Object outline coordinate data
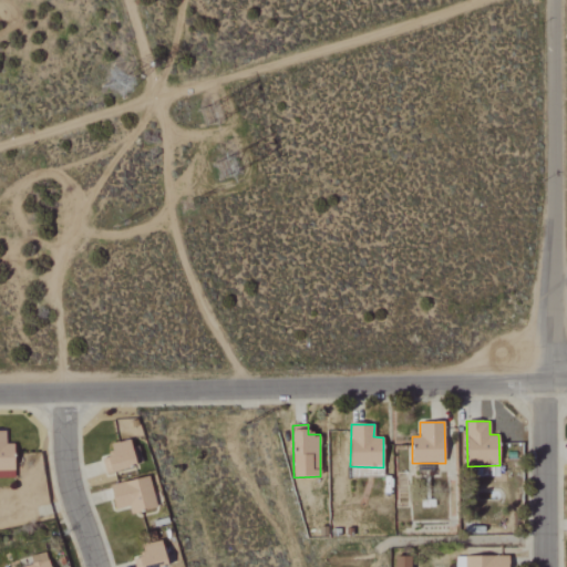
[(0,478),(14,478),(13,443),(6,444),(4,431),(0,431),(0,478)]
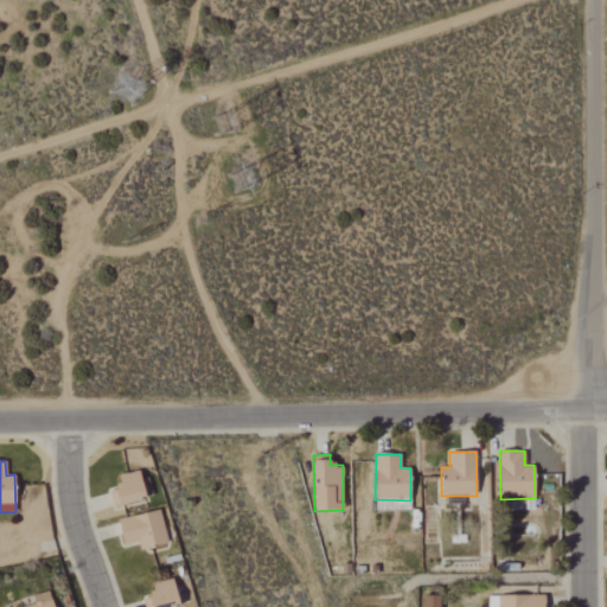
[(145,500),(140,471),(117,475),(120,489),(109,490),(112,506),(145,500)]
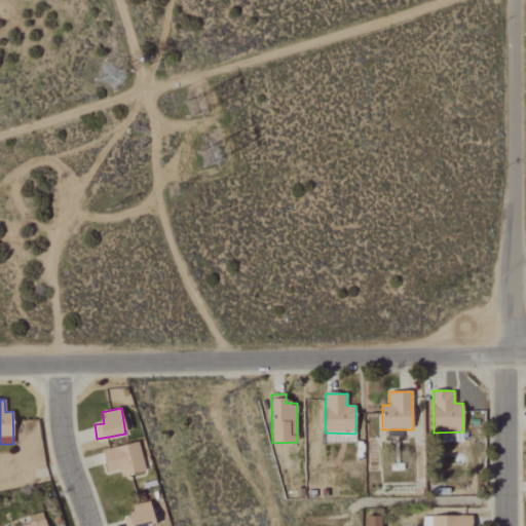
[(107,473),(119,470),(121,477),(145,472),(137,442),(102,450),(107,473)]
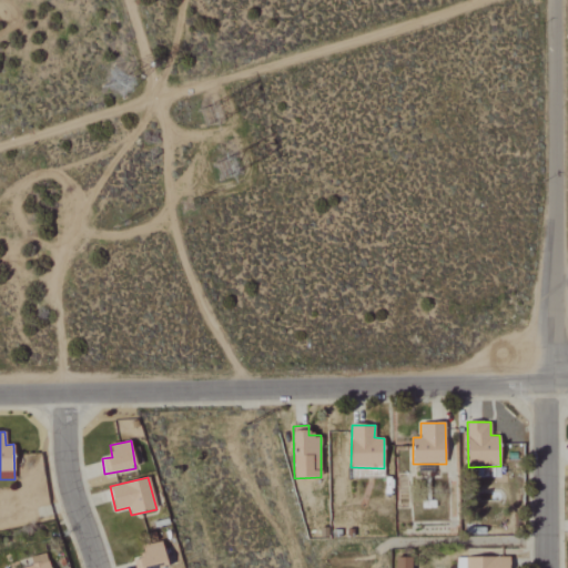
[(164,567),(169,567),(161,541),(142,546),(144,557),(132,559),(134,567),(164,567)]
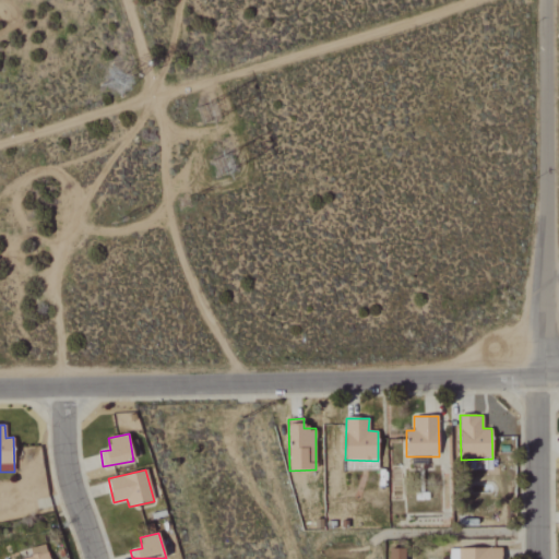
[(404,558),(405,549),(390,548),(389,558),(404,558)]
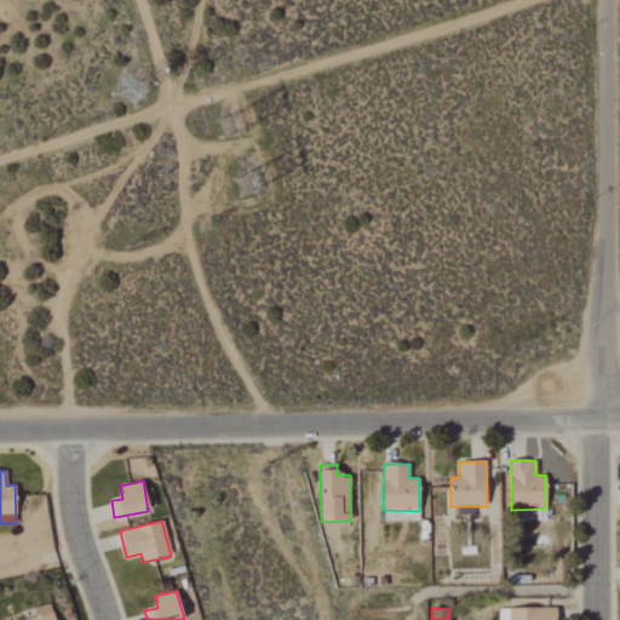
[(555,619),(556,609),(498,608),(497,619),(555,619)]
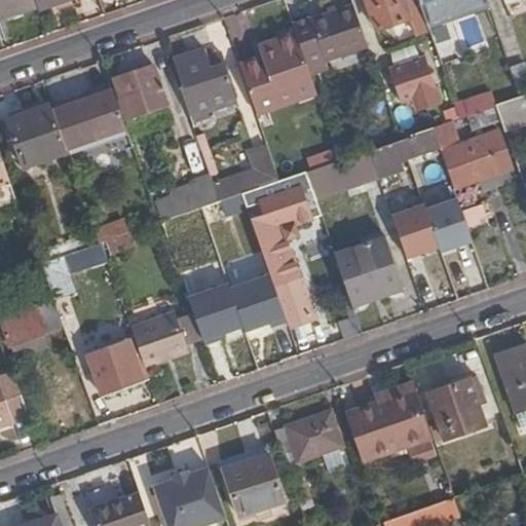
[(0,0),(0,19),(35,7),(32,0),(0,0)]
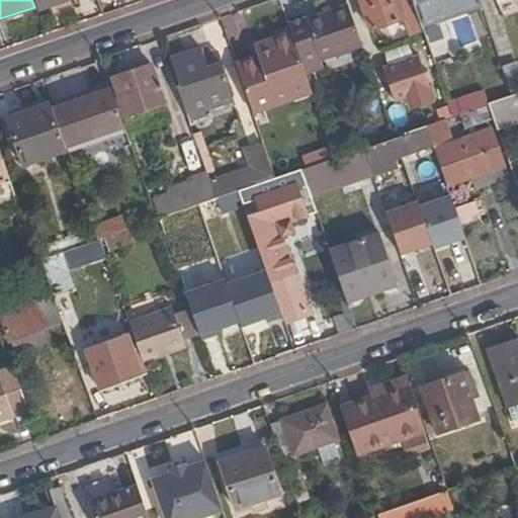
[(31,0),(34,7),(36,14),(70,2),(69,0),(31,0)]
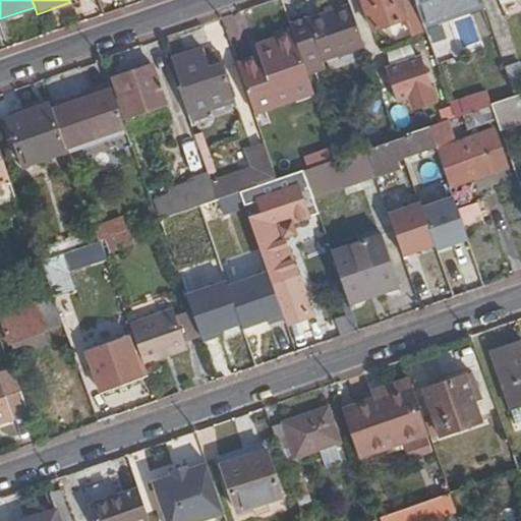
[(405,19),(404,16),(398,0),(360,0),(371,31),(405,19)]
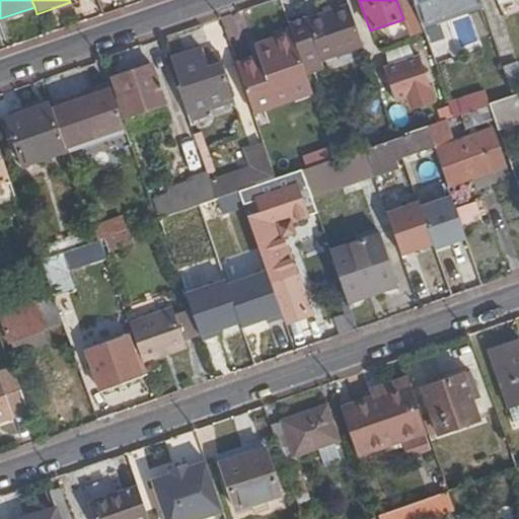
[(396,0),(402,16),(416,12),(411,0),(396,0)]
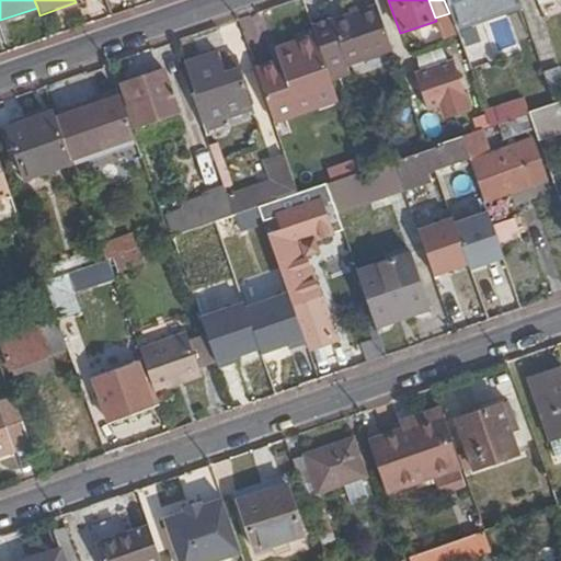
[(444,0),(449,13),(453,24),(517,2),(516,0),(444,0)]
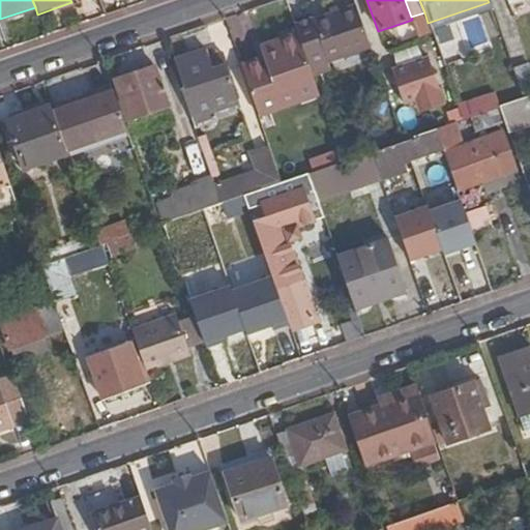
[(329,61),(367,48),(353,6),(313,20),(312,18),(293,24),(304,56),(311,76),(331,68),(329,61)]
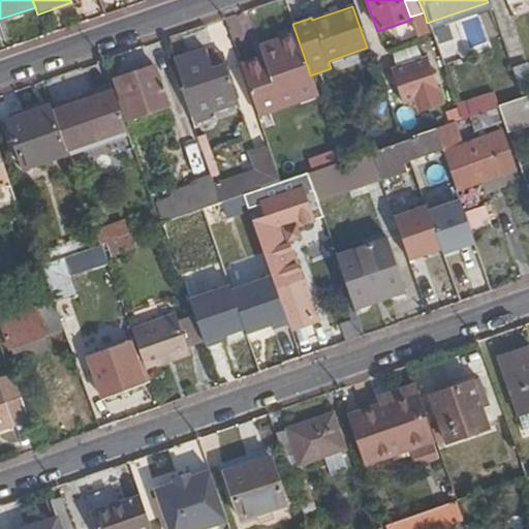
[(385,53),(389,66),(418,59),(415,45),(385,53)]
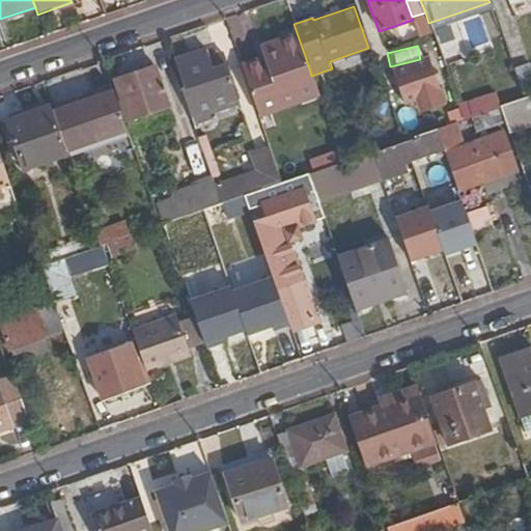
[(180,93),(189,117),(236,101),(224,66),(211,72),(203,51),(172,62),(183,92),(180,93)]
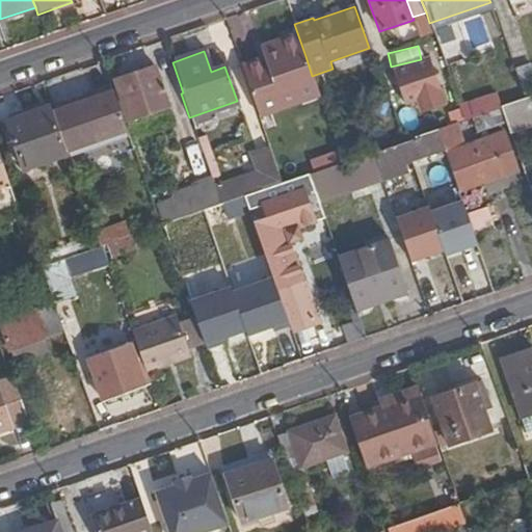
[(257,116),(318,95),(312,76),(306,56),(287,62),(289,68),(278,72),(276,67),(272,69),(268,55),(239,65),(257,116)]
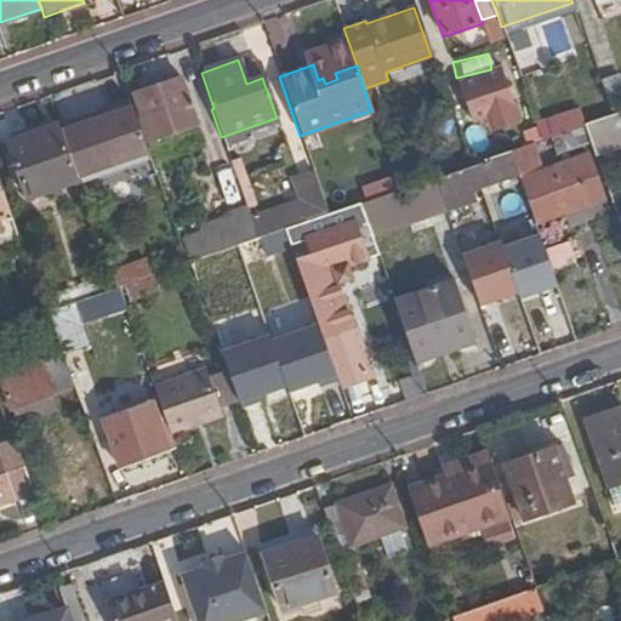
[(456,83),(479,140),(520,123),(497,66),(456,83)]
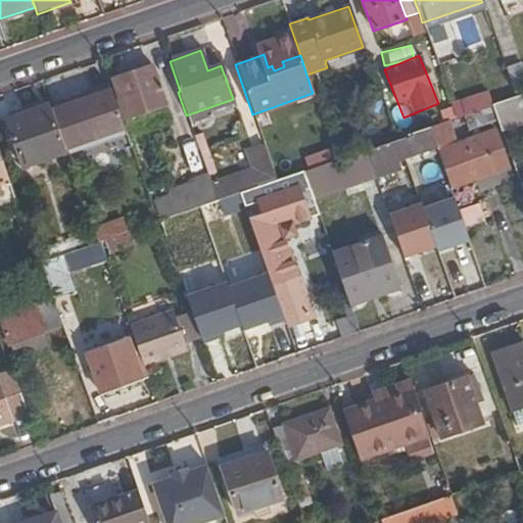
[(505,68),(515,98),(522,95),(522,70),(520,63),(505,68)]
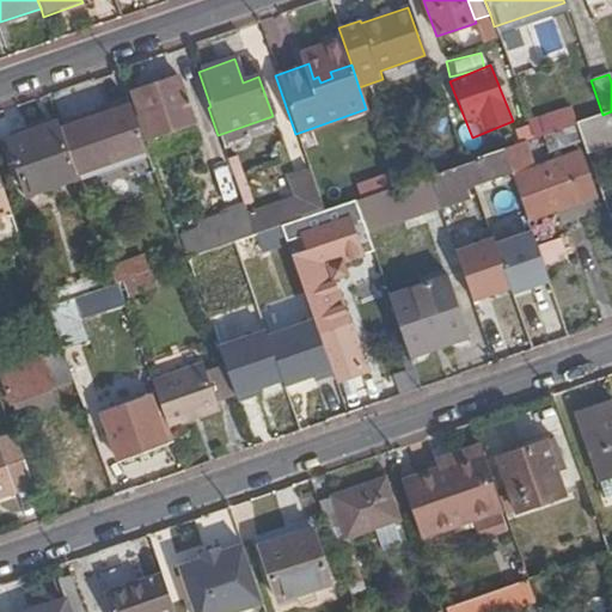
[(129,105),(141,139),(191,121),(177,75),(126,93),(129,105)]
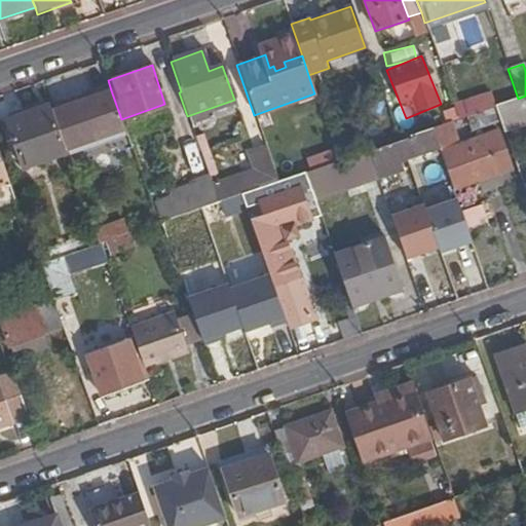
[(65,150),(124,129),(121,119),(111,90),(51,111),(65,150)]
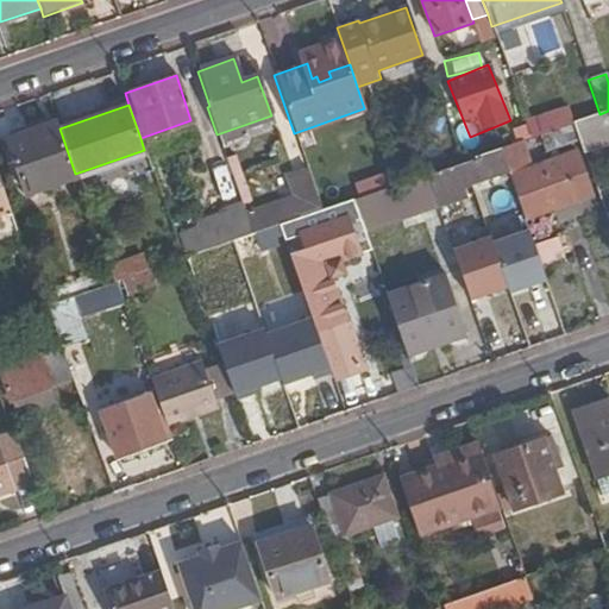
[(608,111),(600,114),(572,124),(577,138),(582,152),(608,143),(608,111)]
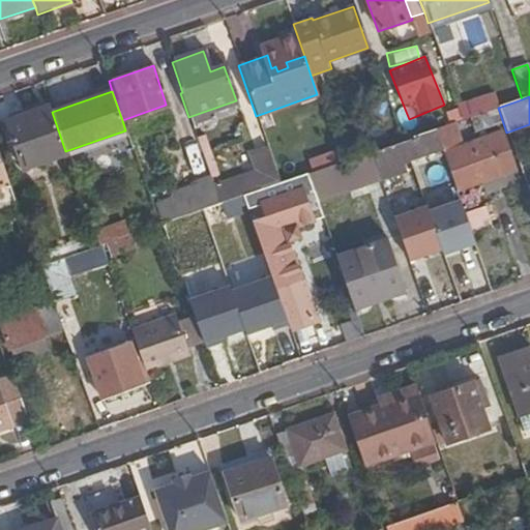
[(52,112),(51,107),(5,121),(23,171),(66,155),(65,151),(52,112)]
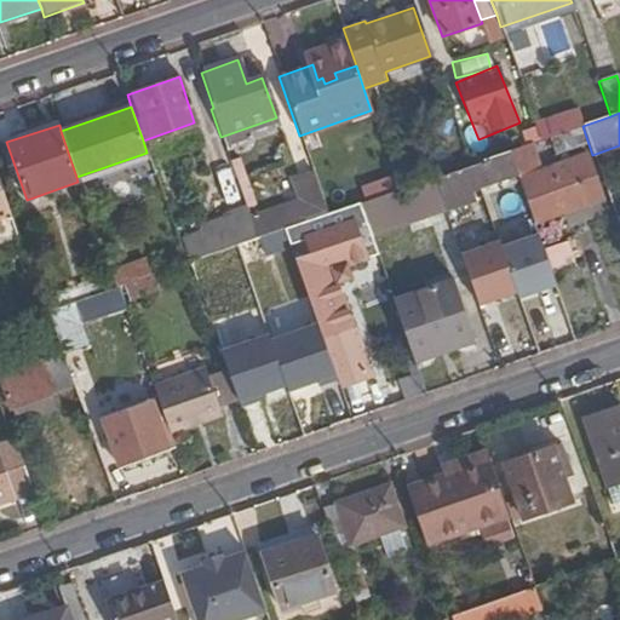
[(583,126),(561,133),(566,149),(587,141),(583,126)]
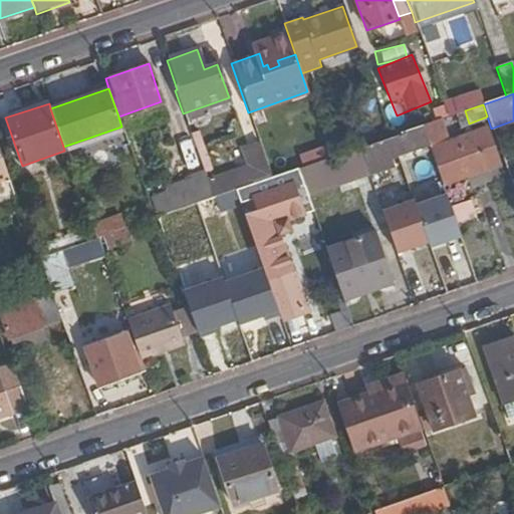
[(420,125),(423,124),(419,113),(392,123),(396,134),(420,125)]
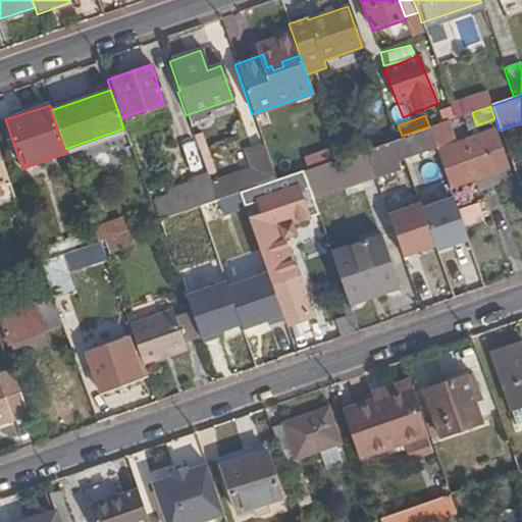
[(436,157),(448,188),(506,167),(493,131),(453,145),(445,121),(429,126),(426,127),(427,131),(436,157)]
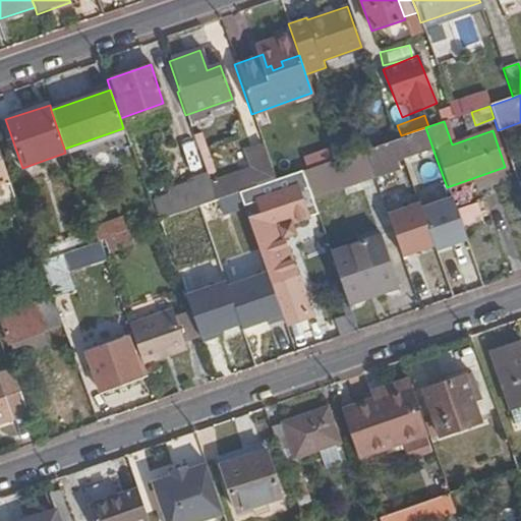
[(420,162),(436,157),(426,130),(365,152),(368,162),(373,177),(420,162)]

WHAT THE TASK REQUIRES: Restate each of the entries above word for word and skip every image.

ANSWER:
[(0,478),(14,478),(13,443),(6,444),(4,431),(0,431),(0,478)]
[(145,500),(140,471),(117,475),(120,489),(109,490),(112,506),(145,500)]
[(107,473),(119,470),(121,477),(145,472),(137,442),(102,450),(107,473)]
[(164,567),(169,567),(161,541),(142,546),(144,557),(132,559),(134,567),(164,567)]
[(404,558),(405,549),(390,548),(389,558),(404,558)]
[(555,619),(556,609),(498,608),(497,619),(555,619)]
[(0,0),(0,19),(35,7),(32,0),(0,0)]
[(31,0),(34,7),(36,14),(70,2),(69,0),(31,0)]
[(405,19),(404,16),(398,0),(360,0),(371,31),(405,19)]
[(396,0),(402,16),(416,12),(411,0),(396,0)]
[(444,0),(449,13),(453,24),(517,2),(516,0),(444,0)]
[(329,61),(367,48),(353,6),(313,20),(312,18),(293,24),(304,56),(311,76),(331,68),(329,61)]
[(385,53),(389,66),(418,59),(415,45),(385,53)]
[(180,93),(189,117),(236,101),(224,66),(211,72),(203,51),(172,62),(183,92),(180,93)]
[(257,116),(318,95),(312,76),(306,56),(287,62),(289,68),(278,72),(276,67),(272,69),(268,55),(239,65),(257,116)]
[(456,83),(479,140),(520,123),(497,66),(456,83)]
[(505,68),(515,98),(522,95),(522,70),(520,63),(505,68)]
[(129,105),(141,139),(191,121),(177,75),(126,93),(129,105)]
[(65,150),(124,129),(121,119),(111,90),(51,111),(65,150)]
[(608,111),(600,114),(572,124),(577,138),(582,152),(608,143),(608,111)]
[(52,112),(51,107),(5,121),(23,171),(66,155),(65,151),(52,112)]
[(583,126),(561,133),(566,149),(587,141),(583,126)]
[(420,125),(423,124),(419,113),(392,123),(396,134),(420,125)]
[(436,157),(448,188),(506,167),(493,131),(453,145),(445,121),(429,126),(426,127),(427,131),(436,157)]
[(420,162),(436,157),(426,130),(365,152),(368,162),(373,177),(420,162)]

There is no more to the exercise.